▶ Instructions for the task: The answer must be an exact copy of every entry, with no pictures in it.

====

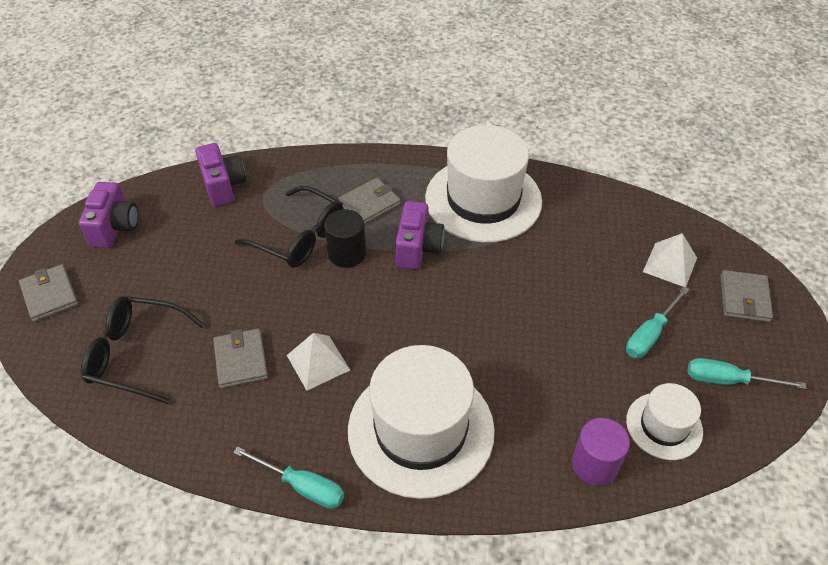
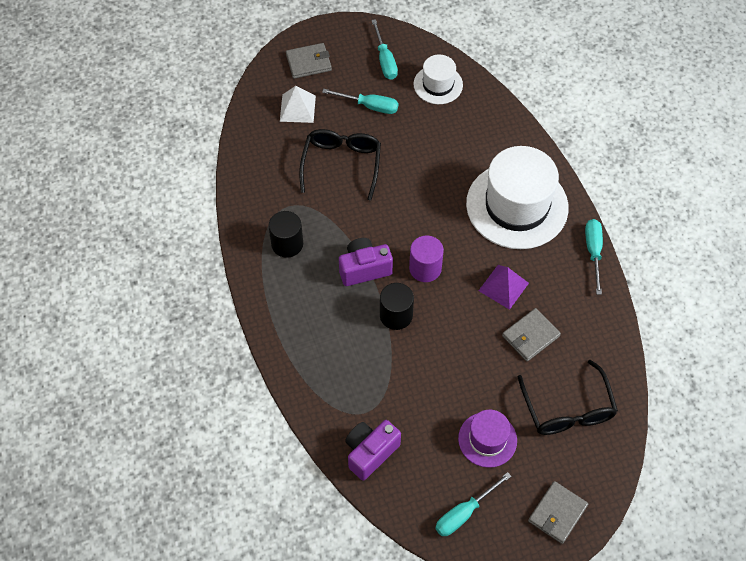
camera: 115 degrees left, 10 degrees up
(115, 227) = (464, 513): purple camera -> turquoise screwdriver
(164, 272) = (487, 439): none -> purple hat
(299, 237) = (397, 358): black glasses -> black glasses (341, 164)
(318, 362) = (503, 286): white pyramid -> purple pyramid
(369, 204) = (333, 324): grey wallet -> none
(483, 199) = (287, 244): white hat -> black cylinder
(594, 464) = (485, 111): purple cylinder -> purple cylinder (425, 268)

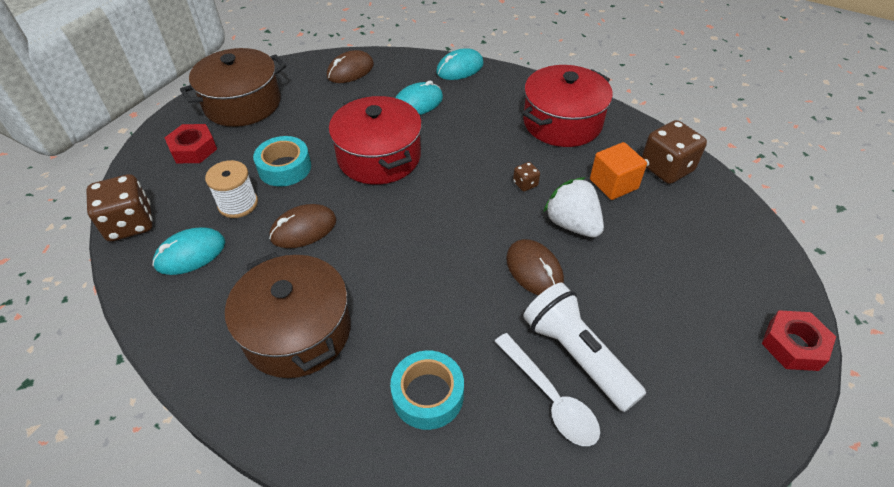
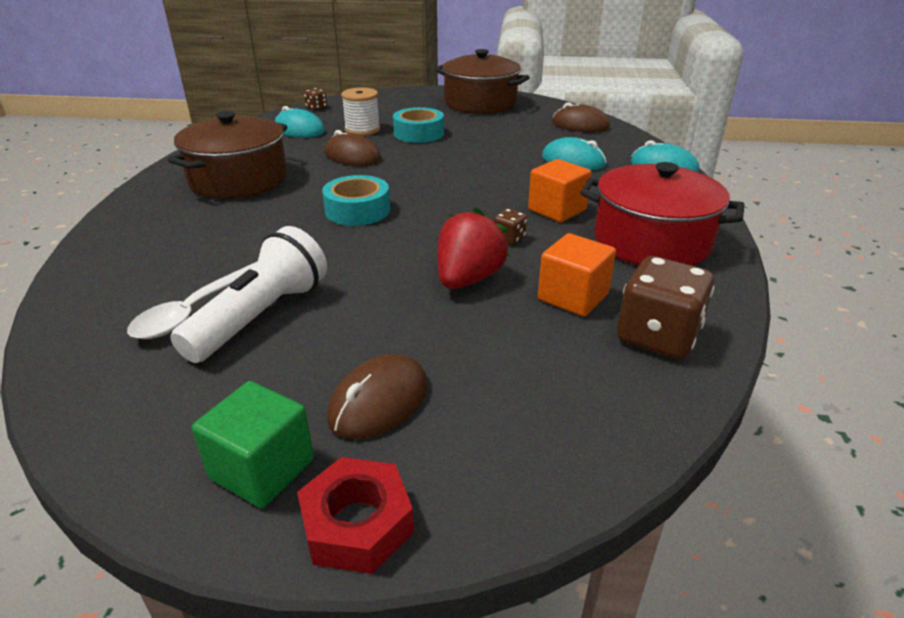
camera: 65 degrees right, 15 degrees down
(130, 224) = (316, 108): brown dice -> brown dice, size x0.47
(193, 149) = (409, 103): red nut -> none
(379, 157) = (471, 162): red pot -> none
(428, 395) = (186, 245): turquoise tape -> turquoise tape (357, 210)
(495, 144) = (557, 210): none -> orange cube
(534, 270) = (374, 268): brown mouse -> brown mouse (379, 401)
(572, 224) = (468, 279): white strawberry -> red strawberry
(746, 381) = (262, 469): none -> green cube

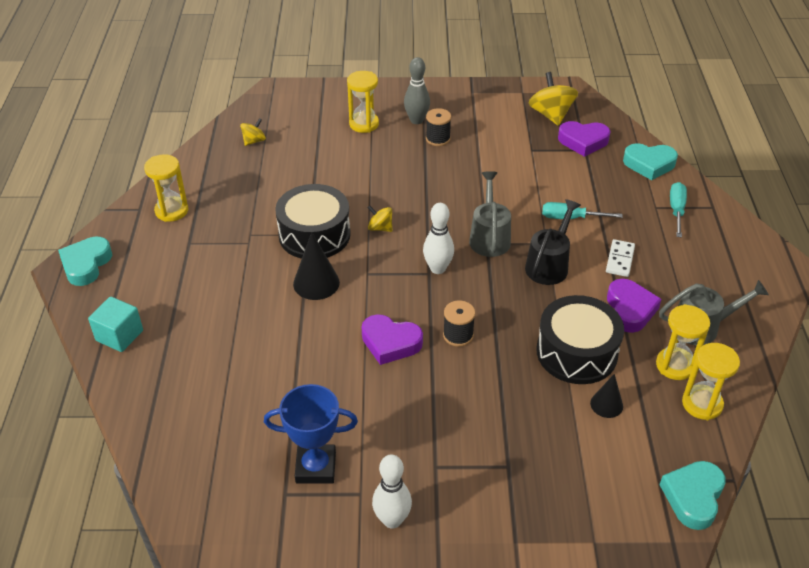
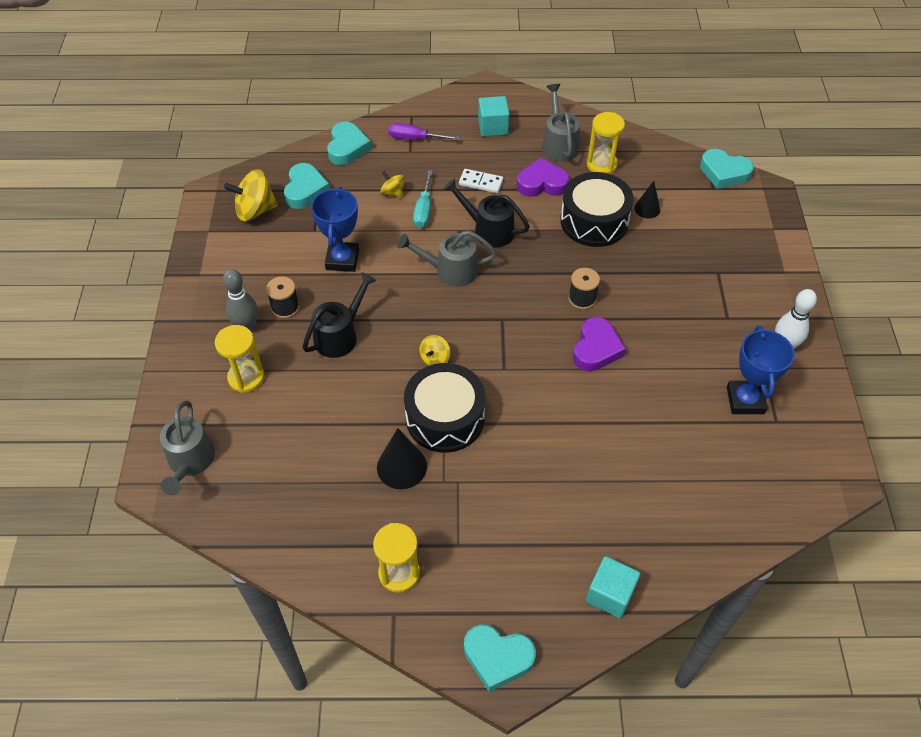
camera: 90 degrees left, 10 degrees up
(254, 141) = (265, 494): yellow spinning top -> yellow spinning top (393, 193)
(287, 105) = (190, 462): none -> grey watering can
(316, 283) = (519, 412): black cone -> black cone (401, 466)
(408, 170) = (340, 335): none -> black watering can
(438, 268) = (495, 311): white bowling pin -> none
(496, 168) = (342, 259): none -> blue trophy
(583, 141) = (305, 190): purple heart -> turquoise heart
(676, 210) = (414, 138): turquoise screwdriver -> purple screwdriver
(702, 404) = (638, 156): yellow hourglass -> none
(715, 270) = (493, 127): none -> turquoise cube

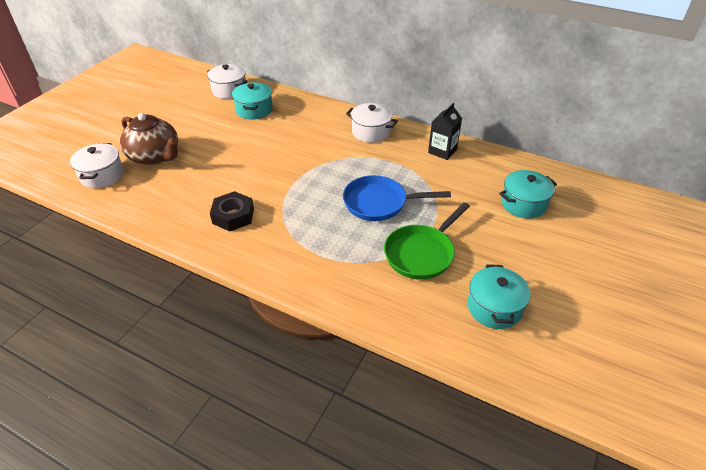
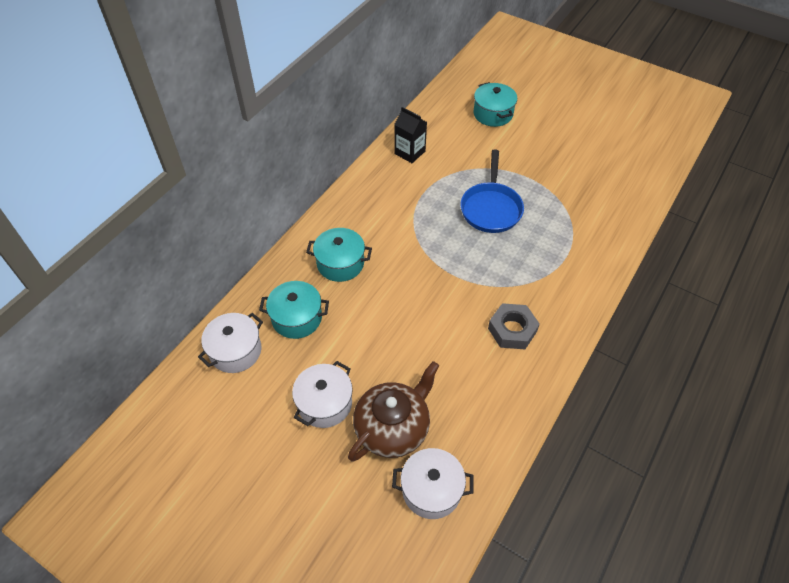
camera: 85 degrees left, 10 degrees up
(233, 216) = (512, 330): black nut -> grey nut
(371, 132) = (367, 204): white pot -> white pot (324, 403)
(421, 253) = (558, 187): green pan -> none
(494, 308) = (613, 153): turquoise pot -> turquoise pot (340, 263)

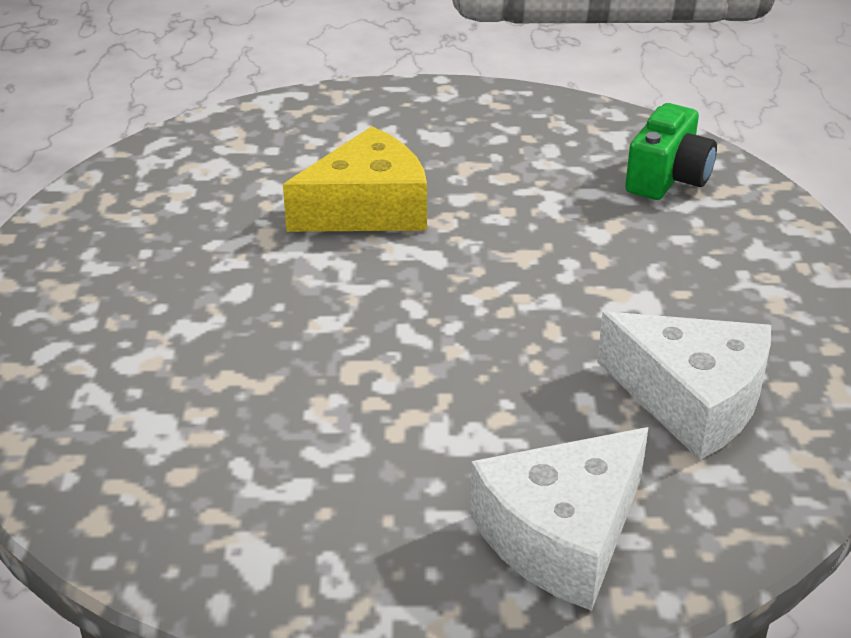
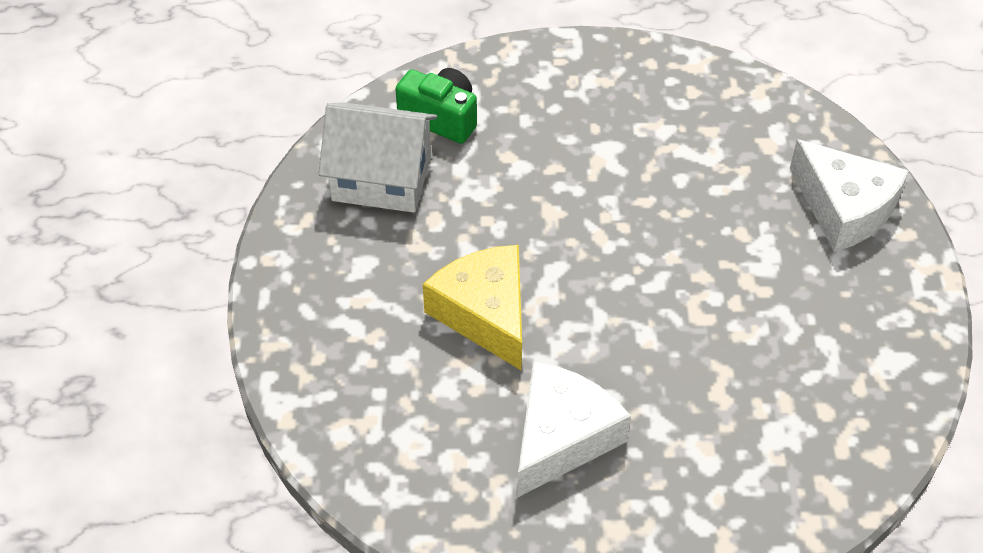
camera: 90 degrees left, 15 degrees up
(563, 143) = (382, 178): none -> white house
(691, 400) = (712, 136): white cheese -> white cheese (561, 437)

====

▶ Task output:
camera: 115 degrees left, 10 degrees up
(115, 227) = (464, 513): purple camera -> turquoise screwdriver
(164, 272) = (487, 439): none -> purple hat
(299, 237) = (397, 358): black glasses -> black glasses (341, 164)
(318, 362) = (503, 286): white pyramid -> purple pyramid
(369, 204) = (333, 324): grey wallet -> none
(483, 199) = (287, 244): white hat -> black cylinder
(594, 464) = (485, 111): purple cylinder -> purple cylinder (425, 268)

camera: 65 degrees right, 15 degrees down
(130, 224) = (316, 108): brown dice -> brown dice, size x0.47
(193, 149) = (409, 103): red nut -> none
(379, 157) = (471, 162): red pot -> none
(428, 395) = (186, 245): turquoise tape -> turquoise tape (357, 210)
(495, 144) = (557, 210): none -> orange cube
(534, 270) = (374, 268): brown mouse -> brown mouse (379, 401)
(572, 224) = (468, 279): white strawberry -> red strawberry
(746, 381) = (262, 469): none -> green cube

camera: 90 degrees left, 10 degrees up
(254, 141) = (265, 494): yellow spinning top -> yellow spinning top (393, 193)
(287, 105) = (190, 462): none -> grey watering can
(316, 283) = (519, 412): black cone -> black cone (401, 466)
(408, 170) = (340, 335): none -> black watering can
(438, 268) = (495, 311): white bowling pin -> none
(496, 168) = (342, 259): none -> blue trophy
(583, 141) = (305, 190): purple heart -> turquoise heart
(676, 210) = (414, 138): turquoise screwdriver -> purple screwdriver
(702, 404) = (638, 156): yellow hourglass -> none
(715, 270) = (493, 127): none -> turquoise cube

camera: 85 degrees left, 10 degrees up
(233, 216) = (512, 330): black nut -> grey nut
(371, 132) = (367, 204): white pot -> white pot (324, 403)
(421, 253) = (558, 187): green pan -> none
(494, 308) = (613, 153): turquoise pot -> turquoise pot (340, 263)

camera: 90 degrees left, 15 degrees up
(563, 143) = (382, 178): none -> white house
(691, 400) = (712, 136): white cheese -> white cheese (561, 437)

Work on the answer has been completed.